### DIRECTIONS
What you print should match the entries exactly, only without the pictures.

### DATASET
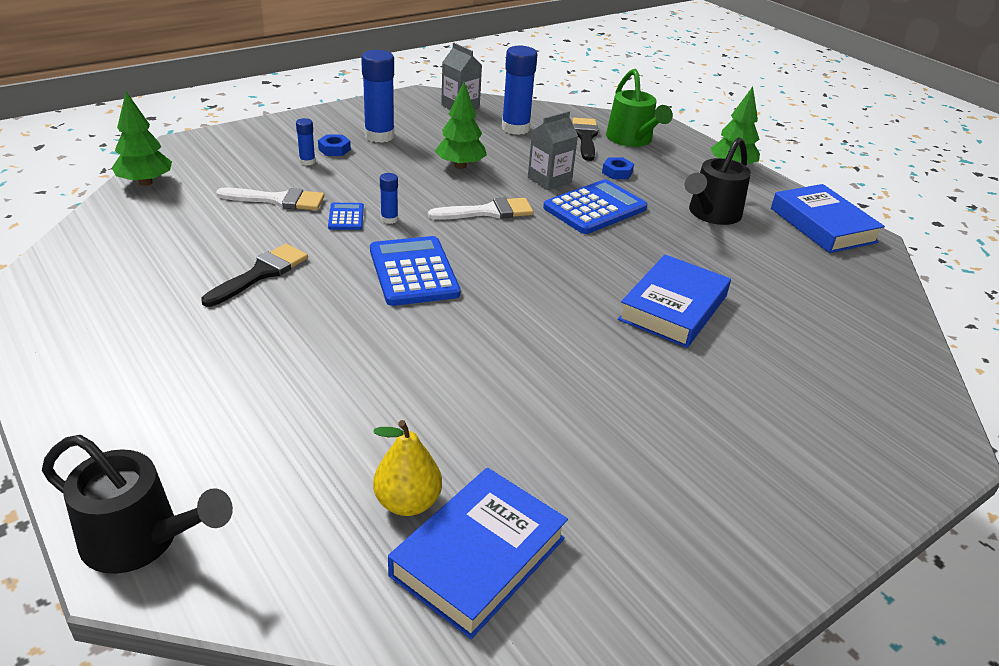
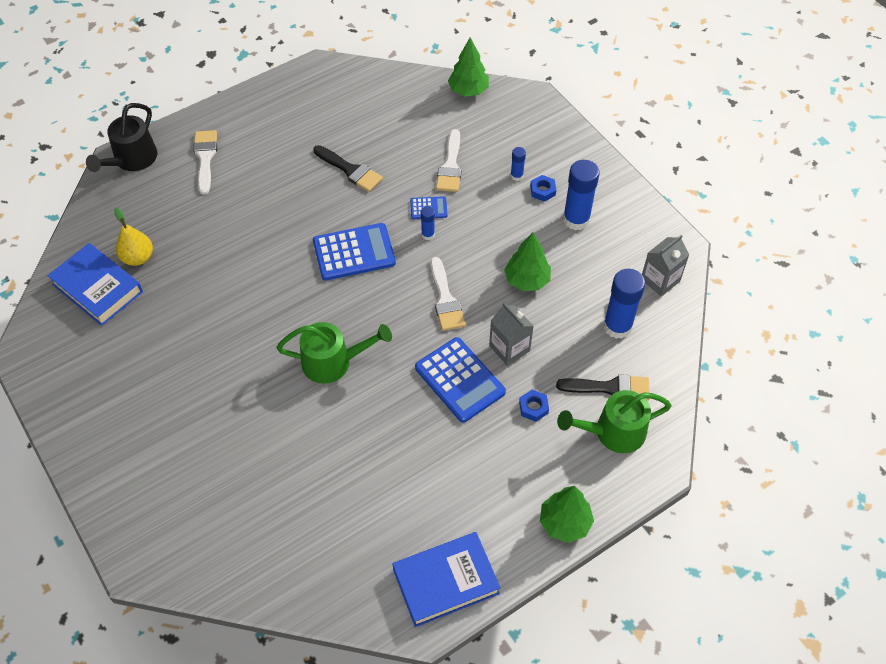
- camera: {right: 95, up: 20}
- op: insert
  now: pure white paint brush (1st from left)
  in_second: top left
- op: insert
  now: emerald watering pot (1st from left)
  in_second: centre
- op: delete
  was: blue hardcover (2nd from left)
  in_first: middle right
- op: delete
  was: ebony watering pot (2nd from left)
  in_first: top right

### RESULT FOR THIS TASK
- camera: {right: 95, up: 20}
- op: insert
  now: pure white paint brush (1st from left)
  in_second: top left
- op: insert
  now: emerald watering pot (1st from left)
  in_second: centre
- op: delete
  was: blue hardcover (2nd from left)
  in_first: middle right
- op: delete
  was: ebony watering pot (2nd from left)
  in_first: top right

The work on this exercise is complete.